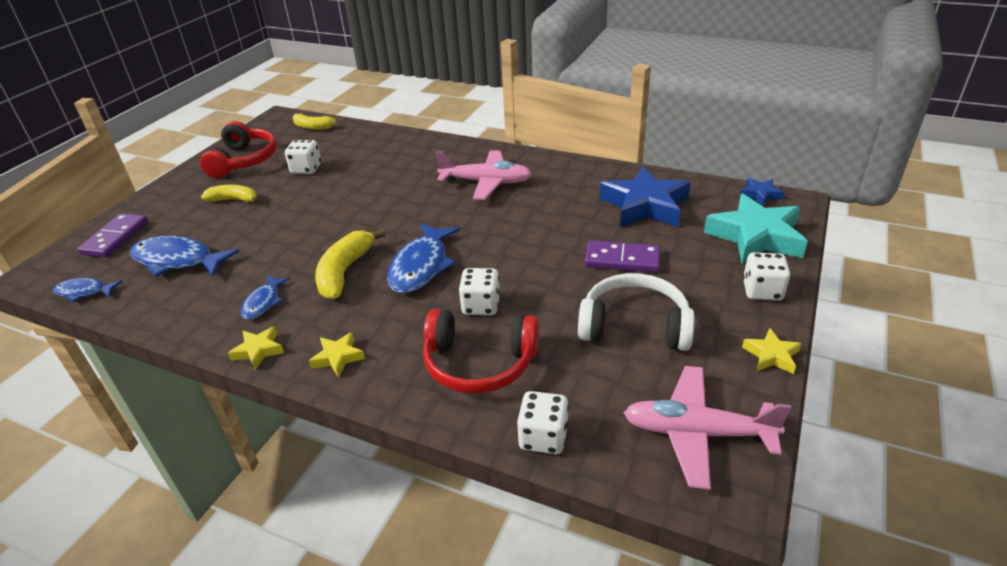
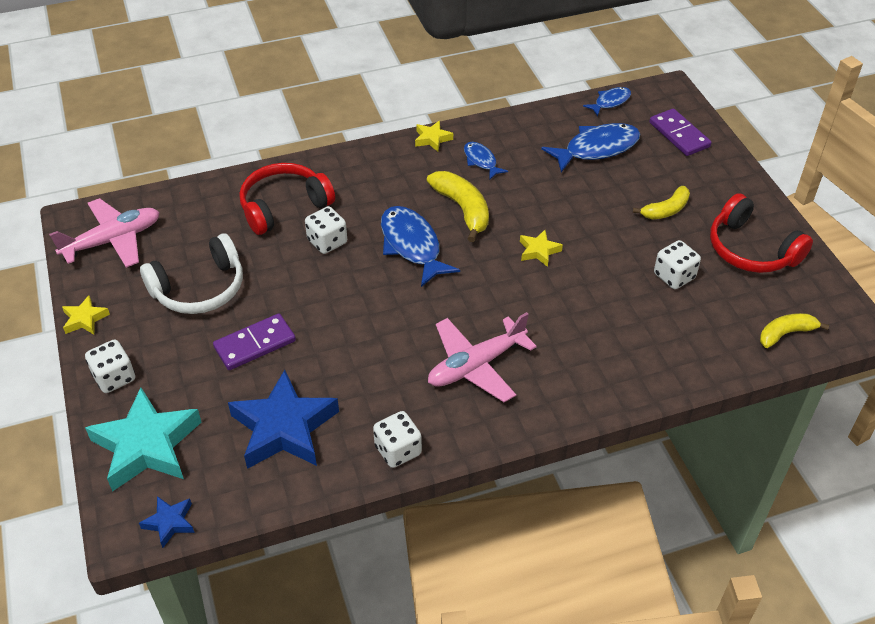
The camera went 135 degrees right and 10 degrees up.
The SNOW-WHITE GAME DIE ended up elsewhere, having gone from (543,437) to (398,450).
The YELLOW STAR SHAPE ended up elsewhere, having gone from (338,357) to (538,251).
___
What to produce: Give the preceding data back exactly, minus every picture.

Output for this exercise:
The camera went 135 degrees right and 10 degrees up.
The SNOW-WHITE GAME DIE ended up elsewhere, having gone from (543,437) to (398,450).
The YELLOW STAR SHAPE ended up elsewhere, having gone from (338,357) to (538,251).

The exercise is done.